SOURCE MATERIAL Start Marker

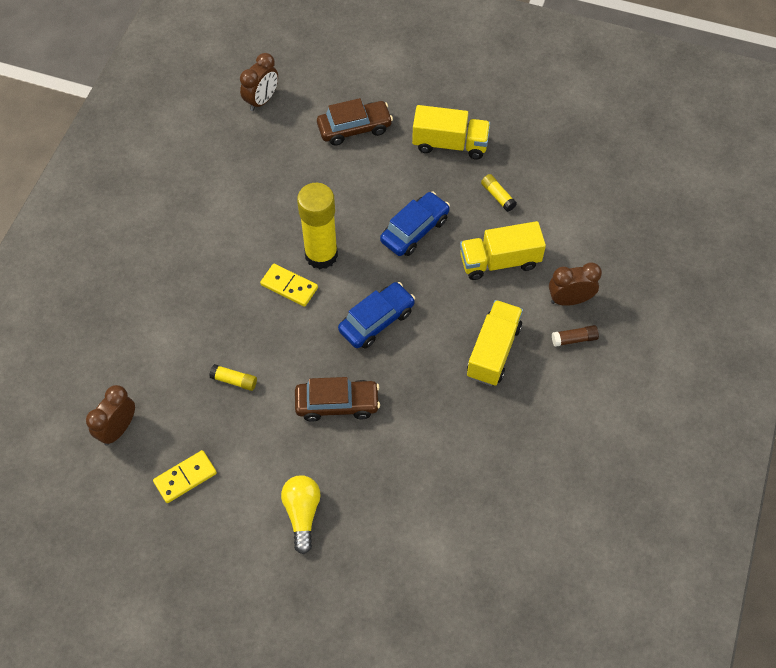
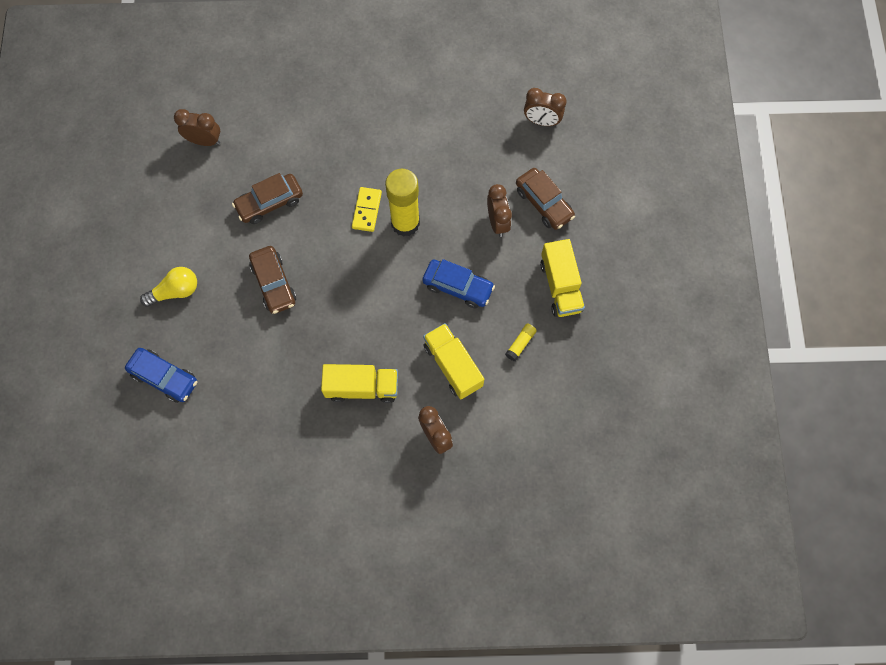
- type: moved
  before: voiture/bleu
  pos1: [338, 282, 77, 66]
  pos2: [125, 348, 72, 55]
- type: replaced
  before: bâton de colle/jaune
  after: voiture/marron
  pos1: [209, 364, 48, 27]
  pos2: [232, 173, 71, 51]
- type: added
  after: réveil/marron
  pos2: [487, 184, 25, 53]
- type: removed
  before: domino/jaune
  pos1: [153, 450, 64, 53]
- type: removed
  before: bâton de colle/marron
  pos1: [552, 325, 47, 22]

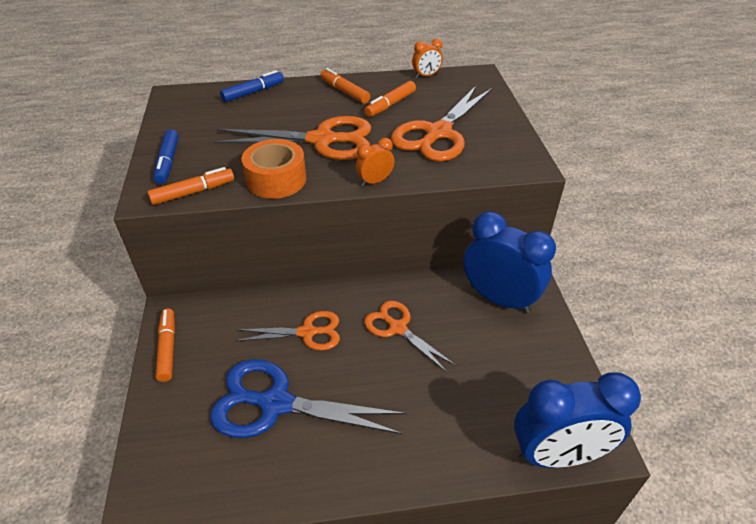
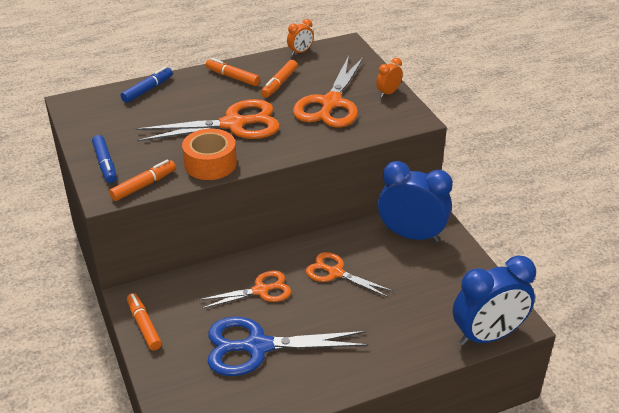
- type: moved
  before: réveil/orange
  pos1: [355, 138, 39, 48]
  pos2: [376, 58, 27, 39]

SOURCE MATERIAL End Marker

REQUIREMENT
From the first line of the entries down to the line with "after: réveil/marron", print each line exactly; omit any picture.

RESPONSE TO THE TASK
- type: moved
  before: voiture/bleu
  pos1: [338, 282, 77, 66]
  pos2: [125, 348, 72, 55]
- type: replaced
  before: bâton de colle/jaune
  after: voiture/marron
  pos1: [209, 364, 48, 27]
  pos2: [232, 173, 71, 51]
- type: added
  after: réveil/marron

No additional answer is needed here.